__Entries supplied__:
_ _ _

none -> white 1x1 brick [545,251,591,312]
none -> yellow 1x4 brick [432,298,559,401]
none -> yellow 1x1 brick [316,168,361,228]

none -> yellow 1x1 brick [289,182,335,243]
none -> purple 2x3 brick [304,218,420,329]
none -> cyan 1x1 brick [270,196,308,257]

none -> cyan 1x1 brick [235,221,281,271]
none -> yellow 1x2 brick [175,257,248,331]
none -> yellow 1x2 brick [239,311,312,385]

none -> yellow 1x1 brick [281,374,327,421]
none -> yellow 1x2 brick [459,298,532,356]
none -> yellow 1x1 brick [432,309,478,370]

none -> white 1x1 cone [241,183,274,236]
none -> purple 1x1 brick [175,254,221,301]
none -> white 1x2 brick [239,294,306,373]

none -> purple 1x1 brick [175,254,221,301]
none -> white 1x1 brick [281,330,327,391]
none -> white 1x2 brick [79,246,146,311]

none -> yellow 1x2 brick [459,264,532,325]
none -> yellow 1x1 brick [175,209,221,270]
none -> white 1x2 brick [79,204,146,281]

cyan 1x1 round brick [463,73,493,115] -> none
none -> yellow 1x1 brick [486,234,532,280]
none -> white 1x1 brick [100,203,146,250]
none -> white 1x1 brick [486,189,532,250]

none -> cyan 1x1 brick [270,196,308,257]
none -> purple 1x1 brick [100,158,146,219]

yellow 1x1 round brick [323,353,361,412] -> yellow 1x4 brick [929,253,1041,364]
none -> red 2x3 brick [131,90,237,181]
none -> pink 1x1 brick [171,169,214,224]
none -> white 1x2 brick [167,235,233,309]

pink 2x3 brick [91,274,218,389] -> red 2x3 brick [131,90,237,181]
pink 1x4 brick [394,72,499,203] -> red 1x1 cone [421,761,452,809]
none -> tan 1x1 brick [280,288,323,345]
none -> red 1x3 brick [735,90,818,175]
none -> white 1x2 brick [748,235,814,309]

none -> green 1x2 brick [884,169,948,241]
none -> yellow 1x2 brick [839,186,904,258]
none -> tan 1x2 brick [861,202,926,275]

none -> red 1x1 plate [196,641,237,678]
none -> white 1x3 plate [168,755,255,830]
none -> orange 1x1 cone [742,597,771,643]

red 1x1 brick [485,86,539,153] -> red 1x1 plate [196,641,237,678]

_ _ _

__Your task__: Could every record be printed again exactly as it reads?

__Response to the task__:
none -> white 1x1 brick [545,251,591,312]
none -> yellow 1x4 brick [432,298,559,401]
none -> yellow 1x1 brick [316,168,361,228]

none -> yellow 1x1 brick [289,182,335,243]
none -> purple 2x3 brick [304,218,420,329]
none -> cyan 1x1 brick [270,196,308,257]

none -> cyan 1x1 brick [235,221,281,271]
none -> yellow 1x2 brick [175,257,248,331]
none -> yellow 1x2 brick [239,311,312,385]

none -> yellow 1x1 brick [281,374,327,421]
none -> yellow 1x2 brick [459,298,532,356]
none -> yellow 1x1 brick [432,309,478,370]

none -> white 1x1 cone [241,183,274,236]
none -> purple 1x1 brick [175,254,221,301]
none -> white 1x2 brick [239,294,306,373]

none -> purple 1x1 brick [175,254,221,301]
none -> white 1x1 brick [281,330,327,391]
none -> white 1x2 brick [79,246,146,311]

none -> yellow 1x2 brick [459,264,532,325]
none -> yellow 1x1 brick [175,209,221,270]
none -> white 1x2 brick [79,204,146,281]

cyan 1x1 round brick [463,73,493,115] -> none
none -> yellow 1x1 brick [486,234,532,280]
none -> white 1x1 brick [100,203,146,250]
none -> white 1x1 brick [486,189,532,250]

none -> cyan 1x1 brick [270,196,308,257]
none -> purple 1x1 brick [100,158,146,219]

yellow 1x1 round brick [323,353,361,412] -> yellow 1x4 brick [929,253,1041,364]
none -> red 2x3 brick [131,90,237,181]
none -> pink 1x1 brick [171,169,214,224]
none -> white 1x2 brick [167,235,233,309]

pink 2x3 brick [91,274,218,389] -> red 2x3 brick [131,90,237,181]
pink 1x4 brick [394,72,499,203] -> red 1x1 cone [421,761,452,809]
none -> tan 1x1 brick [280,288,323,345]
none -> red 1x3 brick [735,90,818,175]
none -> white 1x2 brick [748,235,814,309]

none -> green 1x2 brick [884,169,948,241]
none -> yellow 1x2 brick [839,186,904,258]
none -> tan 1x2 brick [861,202,926,275]

none -> red 1x1 plate [196,641,237,678]
none -> white 1x3 plate [168,755,255,830]
none -> orange 1x1 cone [742,597,771,643]

red 1x1 brick [485,86,539,153] -> red 1x1 plate [196,641,237,678]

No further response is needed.